#### Required action
Look below for the line containing "R202: 120k (VB, VC) -> 120k (+12V, VB)"; from there, print each line exactly up to and including the line containing "JP1 pin 3: 3V3 -> N6", and stop.

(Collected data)
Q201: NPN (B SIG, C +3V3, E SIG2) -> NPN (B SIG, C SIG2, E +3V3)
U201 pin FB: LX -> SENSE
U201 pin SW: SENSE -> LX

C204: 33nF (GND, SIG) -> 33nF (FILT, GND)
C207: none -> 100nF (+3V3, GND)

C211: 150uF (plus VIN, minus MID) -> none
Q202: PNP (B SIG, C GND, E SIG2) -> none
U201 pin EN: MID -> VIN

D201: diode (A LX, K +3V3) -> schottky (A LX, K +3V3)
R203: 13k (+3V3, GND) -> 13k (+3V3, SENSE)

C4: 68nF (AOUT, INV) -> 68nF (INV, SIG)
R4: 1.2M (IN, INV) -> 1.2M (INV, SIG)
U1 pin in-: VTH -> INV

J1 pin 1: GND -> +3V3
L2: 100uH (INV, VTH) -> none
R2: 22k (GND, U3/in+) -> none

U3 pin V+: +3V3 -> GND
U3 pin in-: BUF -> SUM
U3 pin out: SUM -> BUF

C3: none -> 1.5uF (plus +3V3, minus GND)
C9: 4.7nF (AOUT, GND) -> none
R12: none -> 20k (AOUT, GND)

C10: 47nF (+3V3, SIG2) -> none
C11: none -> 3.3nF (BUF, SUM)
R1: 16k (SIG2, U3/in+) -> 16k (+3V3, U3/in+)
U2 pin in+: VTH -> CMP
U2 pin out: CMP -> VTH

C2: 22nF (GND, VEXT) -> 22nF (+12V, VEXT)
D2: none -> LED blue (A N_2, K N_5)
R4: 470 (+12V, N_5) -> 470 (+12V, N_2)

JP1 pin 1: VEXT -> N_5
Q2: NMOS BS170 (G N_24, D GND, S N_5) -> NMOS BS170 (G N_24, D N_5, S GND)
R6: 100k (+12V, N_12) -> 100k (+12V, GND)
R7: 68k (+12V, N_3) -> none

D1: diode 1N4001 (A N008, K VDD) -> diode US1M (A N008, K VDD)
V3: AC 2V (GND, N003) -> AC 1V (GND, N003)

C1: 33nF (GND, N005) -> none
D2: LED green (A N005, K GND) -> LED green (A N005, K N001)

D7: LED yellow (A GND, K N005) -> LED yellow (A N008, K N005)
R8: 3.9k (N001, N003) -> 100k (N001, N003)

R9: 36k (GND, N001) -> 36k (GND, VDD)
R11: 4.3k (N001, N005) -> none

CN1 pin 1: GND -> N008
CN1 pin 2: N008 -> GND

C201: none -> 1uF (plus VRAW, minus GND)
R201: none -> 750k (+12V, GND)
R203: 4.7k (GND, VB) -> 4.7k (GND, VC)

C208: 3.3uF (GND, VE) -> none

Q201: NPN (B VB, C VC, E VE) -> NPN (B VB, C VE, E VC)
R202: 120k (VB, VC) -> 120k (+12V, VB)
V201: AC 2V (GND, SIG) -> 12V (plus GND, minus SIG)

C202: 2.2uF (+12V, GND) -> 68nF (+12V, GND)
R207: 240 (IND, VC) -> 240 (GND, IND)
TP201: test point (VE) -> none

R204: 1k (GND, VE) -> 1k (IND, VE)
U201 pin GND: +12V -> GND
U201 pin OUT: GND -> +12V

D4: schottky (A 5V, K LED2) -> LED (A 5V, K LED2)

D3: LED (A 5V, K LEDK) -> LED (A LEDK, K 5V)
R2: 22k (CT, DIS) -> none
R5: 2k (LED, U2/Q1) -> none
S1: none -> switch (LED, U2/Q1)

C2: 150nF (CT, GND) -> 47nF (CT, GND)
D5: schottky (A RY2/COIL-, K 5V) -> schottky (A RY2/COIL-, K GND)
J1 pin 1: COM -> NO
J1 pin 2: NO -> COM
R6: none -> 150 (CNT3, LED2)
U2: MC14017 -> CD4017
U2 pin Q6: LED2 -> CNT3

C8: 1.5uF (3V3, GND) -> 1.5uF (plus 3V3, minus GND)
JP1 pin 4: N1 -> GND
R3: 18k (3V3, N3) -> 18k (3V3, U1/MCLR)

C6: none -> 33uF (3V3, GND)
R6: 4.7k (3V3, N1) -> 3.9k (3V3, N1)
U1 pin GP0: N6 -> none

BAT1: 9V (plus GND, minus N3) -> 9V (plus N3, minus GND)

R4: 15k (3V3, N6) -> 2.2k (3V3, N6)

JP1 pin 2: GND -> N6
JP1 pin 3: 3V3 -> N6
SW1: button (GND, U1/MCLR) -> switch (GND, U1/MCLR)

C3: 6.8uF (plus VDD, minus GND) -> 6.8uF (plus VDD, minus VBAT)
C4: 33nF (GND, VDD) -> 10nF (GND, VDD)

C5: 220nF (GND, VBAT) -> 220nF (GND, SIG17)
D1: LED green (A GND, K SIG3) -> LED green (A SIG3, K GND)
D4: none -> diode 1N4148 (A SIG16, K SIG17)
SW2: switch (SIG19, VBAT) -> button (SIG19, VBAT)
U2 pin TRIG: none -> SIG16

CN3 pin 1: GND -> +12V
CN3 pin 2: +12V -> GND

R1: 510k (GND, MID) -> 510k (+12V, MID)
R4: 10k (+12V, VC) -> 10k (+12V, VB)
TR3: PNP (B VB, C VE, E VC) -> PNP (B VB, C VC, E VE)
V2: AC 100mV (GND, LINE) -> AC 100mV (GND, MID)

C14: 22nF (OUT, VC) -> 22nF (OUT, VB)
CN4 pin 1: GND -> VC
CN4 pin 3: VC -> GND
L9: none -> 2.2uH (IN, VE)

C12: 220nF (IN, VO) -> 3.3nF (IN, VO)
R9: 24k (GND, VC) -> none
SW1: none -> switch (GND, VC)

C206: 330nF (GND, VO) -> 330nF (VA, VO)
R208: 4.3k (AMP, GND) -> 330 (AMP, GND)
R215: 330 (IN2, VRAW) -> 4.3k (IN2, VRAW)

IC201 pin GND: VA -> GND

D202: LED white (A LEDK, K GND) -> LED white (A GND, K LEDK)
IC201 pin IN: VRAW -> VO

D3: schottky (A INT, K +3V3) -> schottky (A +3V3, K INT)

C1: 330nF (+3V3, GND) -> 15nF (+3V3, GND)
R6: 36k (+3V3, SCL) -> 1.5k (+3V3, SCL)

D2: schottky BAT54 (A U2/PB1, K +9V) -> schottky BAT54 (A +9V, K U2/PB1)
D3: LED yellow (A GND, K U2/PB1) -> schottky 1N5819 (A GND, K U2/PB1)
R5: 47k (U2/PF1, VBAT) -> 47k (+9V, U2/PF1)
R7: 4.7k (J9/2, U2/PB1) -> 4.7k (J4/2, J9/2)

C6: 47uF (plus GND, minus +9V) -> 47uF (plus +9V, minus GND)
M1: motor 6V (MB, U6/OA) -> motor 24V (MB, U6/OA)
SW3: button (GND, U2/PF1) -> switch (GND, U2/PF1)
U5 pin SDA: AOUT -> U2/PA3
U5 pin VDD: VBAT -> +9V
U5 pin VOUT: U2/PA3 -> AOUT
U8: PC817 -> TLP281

#### Written solution
R202: 120k (VB, VC) -> 120k (+12V, VB)
V201: AC 2V (GND, SIG) -> 12V (plus GND, minus SIG)

C202: 2.2uF (+12V, GND) -> 68nF (+12V, GND)
R207: 240 (IND, VC) -> 240 (GND, IND)
TP201: test point (VE) -> none

R204: 1k (GND, VE) -> 1k (IND, VE)
U201 pin GND: +12V -> GND
U201 pin OUT: GND -> +12V

D4: schottky (A 5V, K LED2) -> LED (A 5V, K LED2)

D3: LED (A 5V, K LEDK) -> LED (A LEDK, K 5V)
R2: 22k (CT, DIS) -> none
R5: 2k (LED, U2/Q1) -> none
S1: none -> switch (LED, U2/Q1)

C2: 150nF (CT, GND) -> 47nF (CT, GND)
D5: schottky (A RY2/COIL-, K 5V) -> schottky (A RY2/COIL-, K GND)
J1 pin 1: COM -> NO
J1 pin 2: NO -> COM
R6: none -> 150 (CNT3, LED2)
U2: MC14017 -> CD4017
U2 pin Q6: LED2 -> CNT3

C8: 1.5uF (3V3, GND) -> 1.5uF (plus 3V3, minus GND)
JP1 pin 4: N1 -> GND
R3: 18k (3V3, N3) -> 18k (3V3, U1/MCLR)

C6: none -> 33uF (3V3, GND)
R6: 4.7k (3V3, N1) -> 3.9k (3V3, N1)
U1 pin GP0: N6 -> none

BAT1: 9V (plus GND, minus N3) -> 9V (plus N3, minus GND)

R4: 15k (3V3, N6) -> 2.2k (3V3, N6)

JP1 pin 2: GND -> N6
JP1 pin 3: 3V3 -> N6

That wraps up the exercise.